- **WHAT THE TASK REQUIRES**
In the listing beneath this line, copy exactly the lines starting with the one containing "camera: 95 degrees left, 5 degrees down" and going on through the one containing "(131, 478) = (481, 353): red".

- **RECORDS FOR THE TASK**
------

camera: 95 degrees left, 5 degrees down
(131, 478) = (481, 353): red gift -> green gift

------

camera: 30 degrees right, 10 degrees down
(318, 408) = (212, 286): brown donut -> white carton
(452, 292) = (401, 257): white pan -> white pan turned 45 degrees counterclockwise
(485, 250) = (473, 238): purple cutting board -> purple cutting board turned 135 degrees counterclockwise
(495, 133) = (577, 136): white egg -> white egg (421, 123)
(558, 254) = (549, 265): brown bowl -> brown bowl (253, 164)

------

- **RESPONSE**
camera: 95 degrees left, 5 degrees down
(131, 478) = (481, 353): red gift -> green gift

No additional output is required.